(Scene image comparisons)
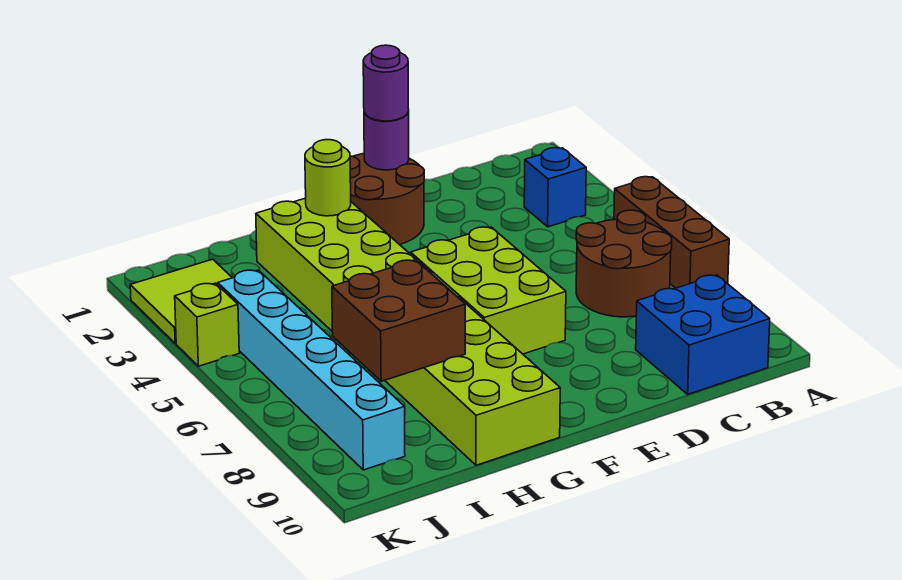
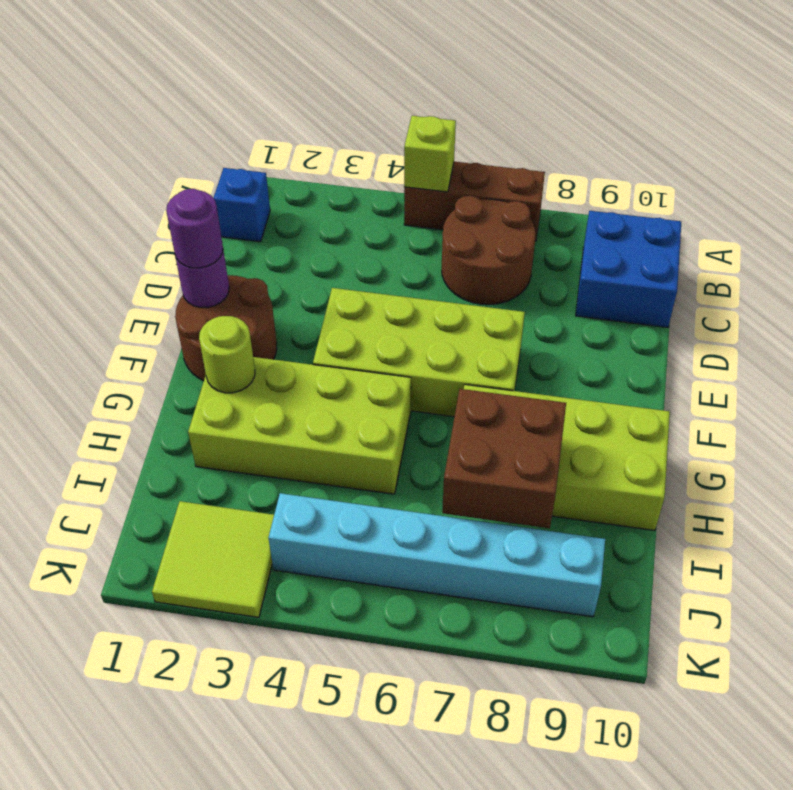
blue 1x1 brick [524,148,586,227] -> blue 1x1 brick moved to [213,168,270,242]
lime 2x3 brick [411,227,566,354] -> lime 2x4 brick [313,288,525,417]
lime 1x1 brick [175,283,239,366] -> lime 1x1 brick moved to [404,116,456,192]

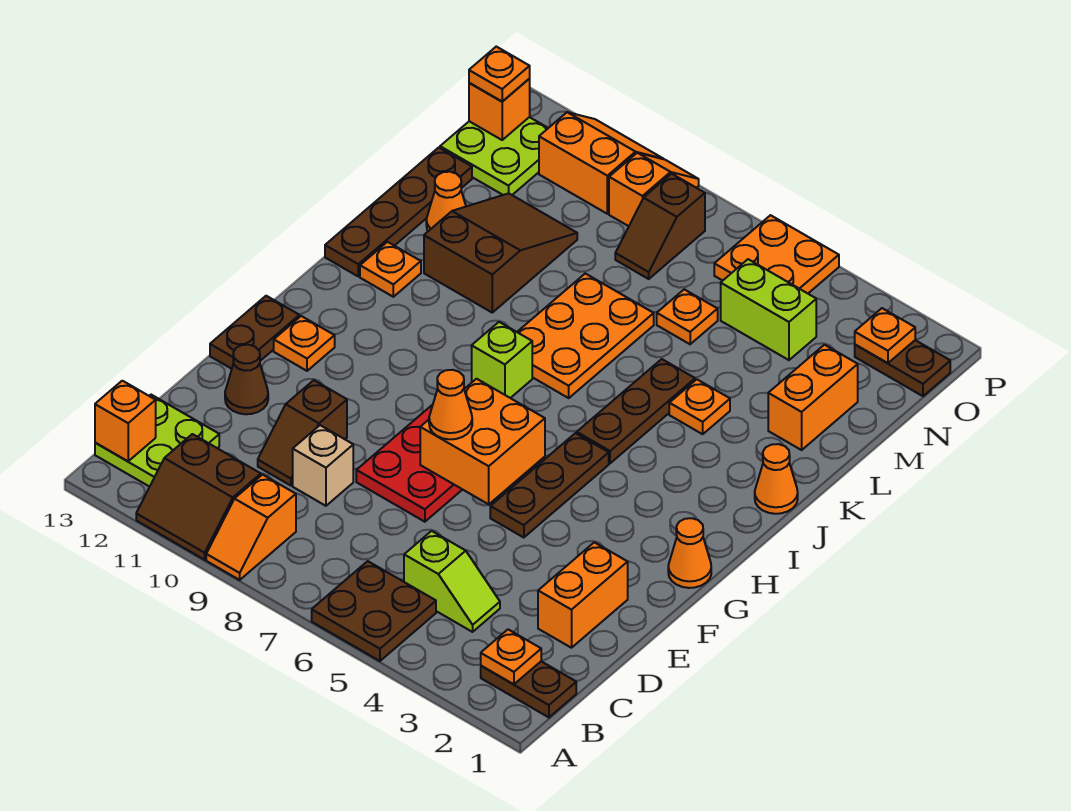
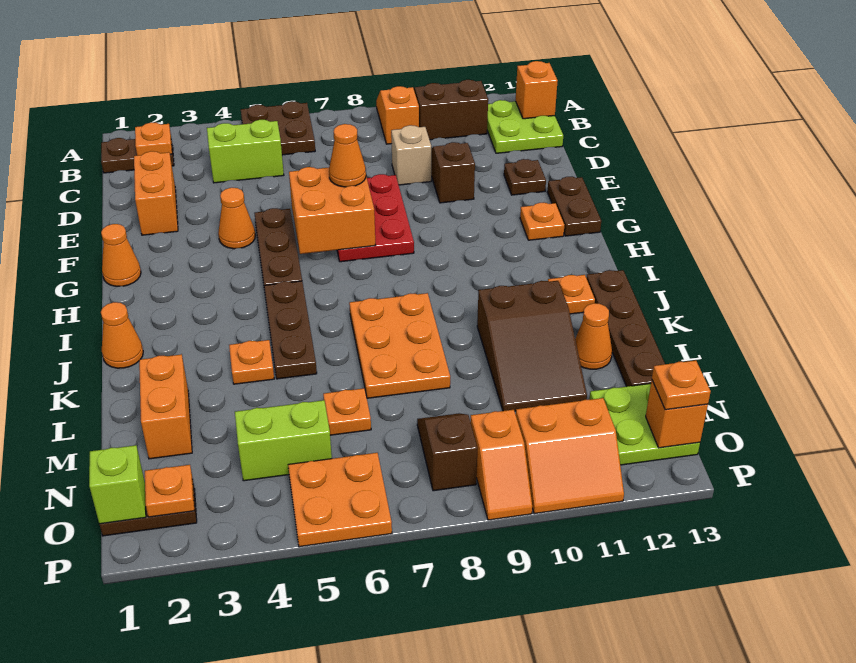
lime 1x2 slope [404,531,500,632] -> lime 1x2 brick [207,120,284,183]
brown 1x1 cone [225,345,268,414] -> brown 1x1 plate [504,159,546,195]
none -> orange 1x1 cone [218,188,255,249]
lime 1x1 brick [472,322,532,398] -> lime 1x1 brick moved to [89,445,146,524]

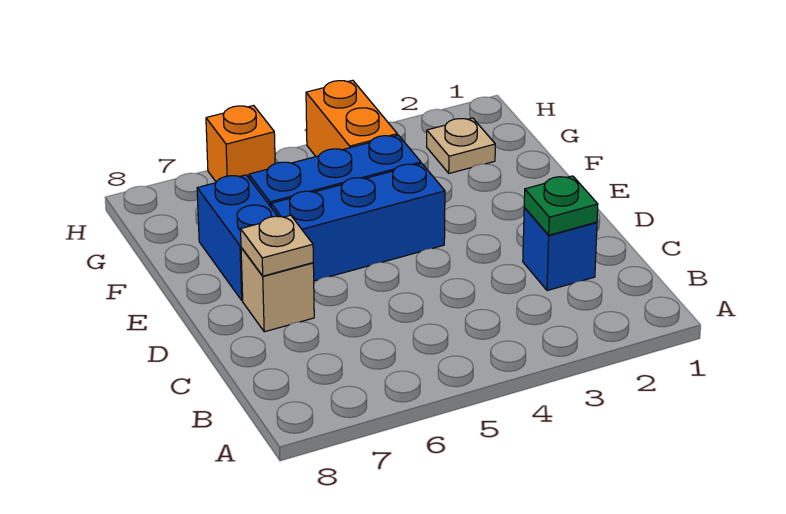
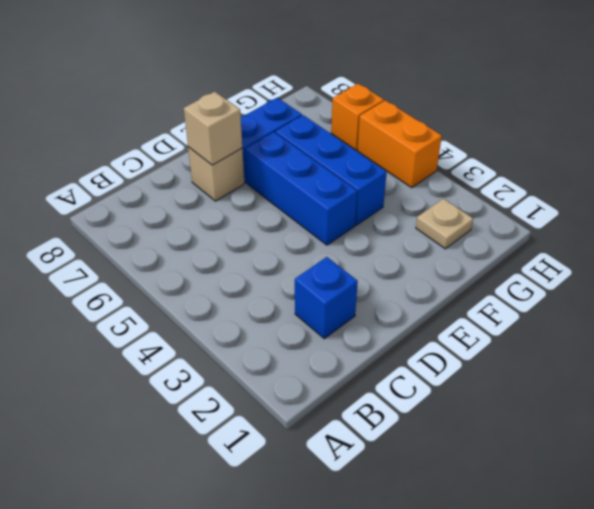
green 1x1 plate [524,176,598,235] -> none
tan 1x1 plate [241,215,313,276] -> tan 1x1 brick [184,92,242,165]
orange 1x2 brick [306,80,397,156] -> orange 1x2 brick turned to [357,100,442,188]

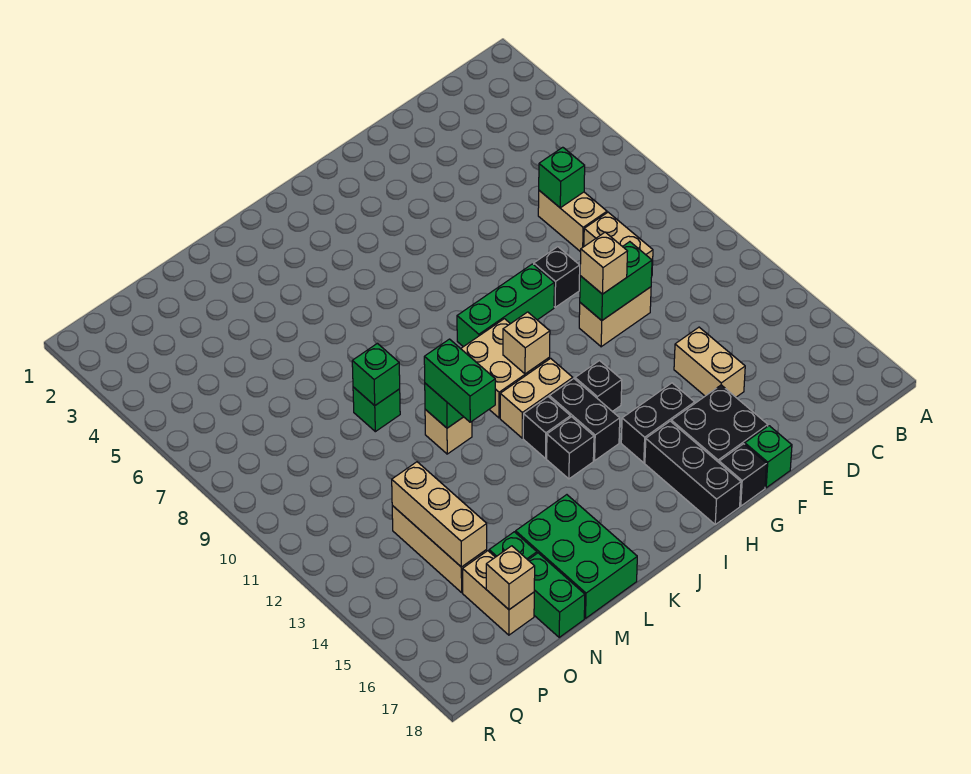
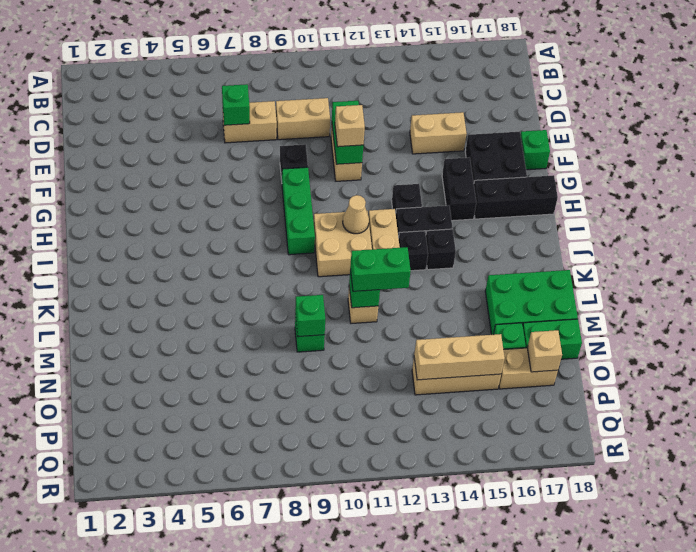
black 1x1 brick [719,444,766,506] -> none
tan 1x1 brick [503,312,550,374] -> tan 1x1 cone [343,195,369,234]

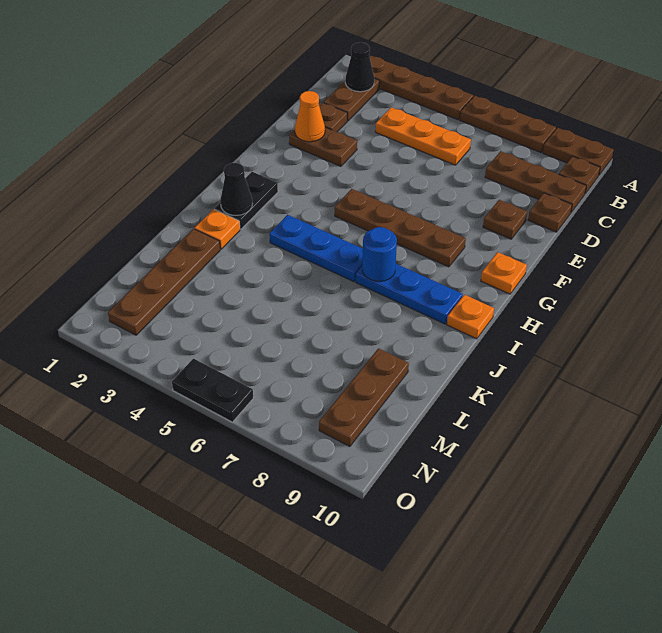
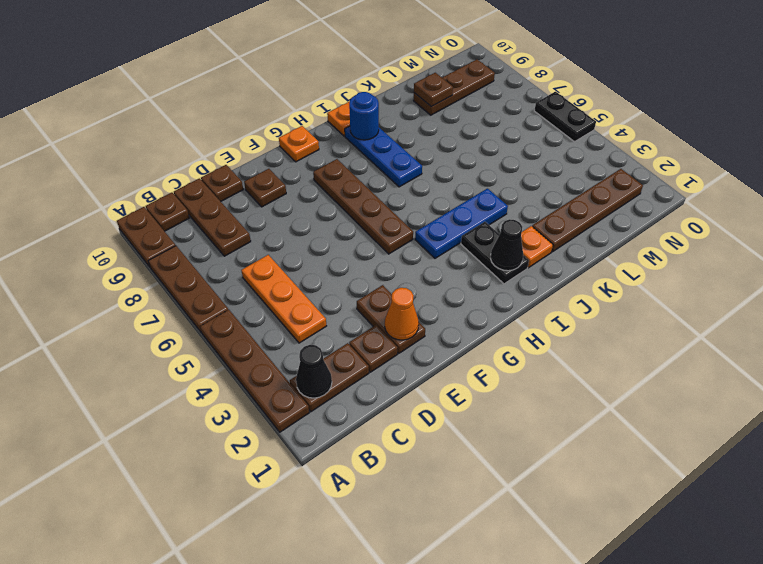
black 1x2 plate [215,172,278,229] -> black 1x2 plate turned to [461,222,529,284]
blue 1x3 plate [269,215,363,282] -> blue 1x3 plate turned to [415,189,508,258]
blue 1x1 round brick [362,227,397,281] -> blue 1x1 round brick moved to [349,92,379,140]
none -> brown 1x1 plate [414,73,453,107]

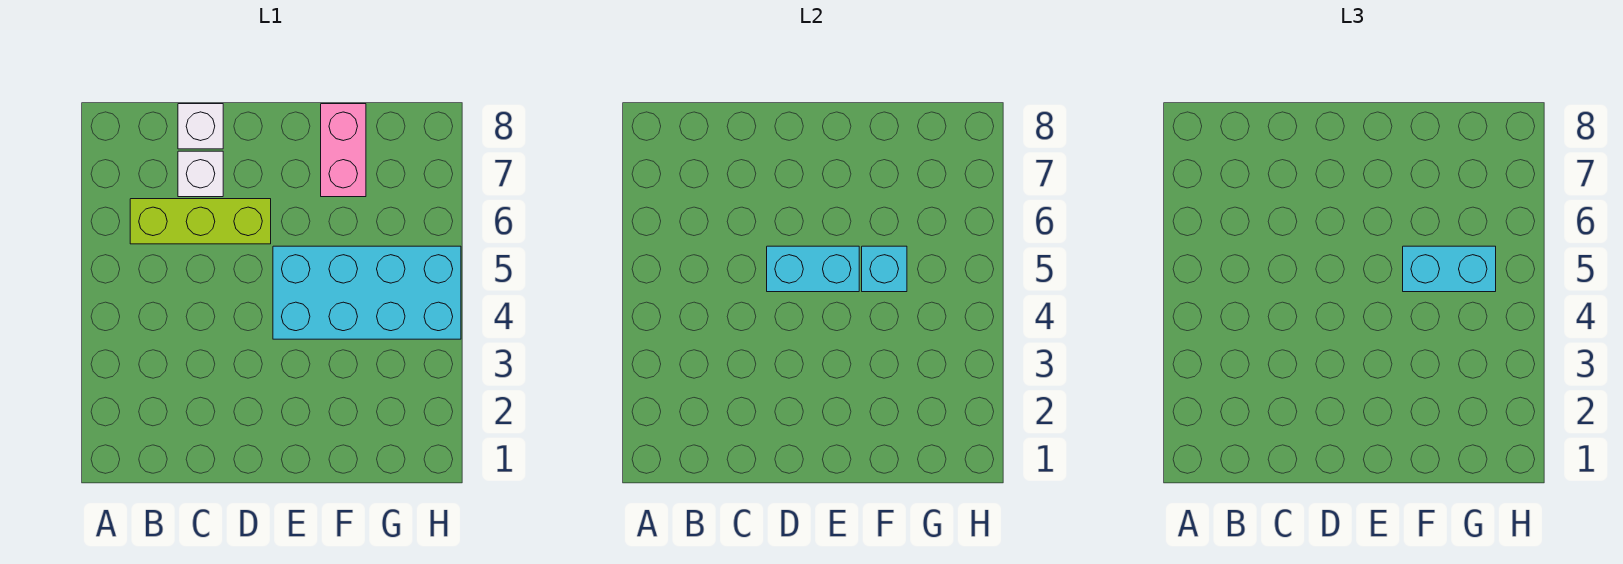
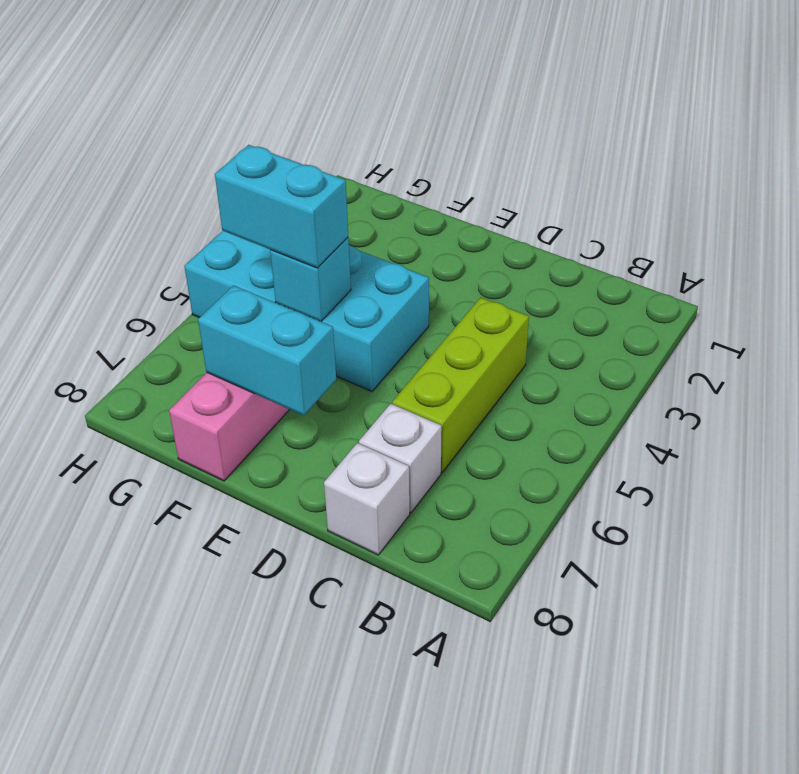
lime 1x3 brick [130,199,271,244] -> lime 1x3 brick turned to [392,298,529,472]
cyan 1x2 brick [767,246,859,292] -> cyan 1x2 brick moved to [198,286,336,416]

§ **What the exercise asks**:
Show every line of the data that includes the string "turned".

§ **Reply to the task**:
orange 1x2 brick [306,80,397,156] -> orange 1x2 brick turned to [357,100,442,188]
black 1x2 plate [215,172,278,229] -> black 1x2 plate turned to [461,222,529,284]
blue 1x3 plate [269,215,363,282] -> blue 1x3 plate turned to [415,189,508,258]
lime 1x3 brick [130,199,271,244] -> lime 1x3 brick turned to [392,298,529,472]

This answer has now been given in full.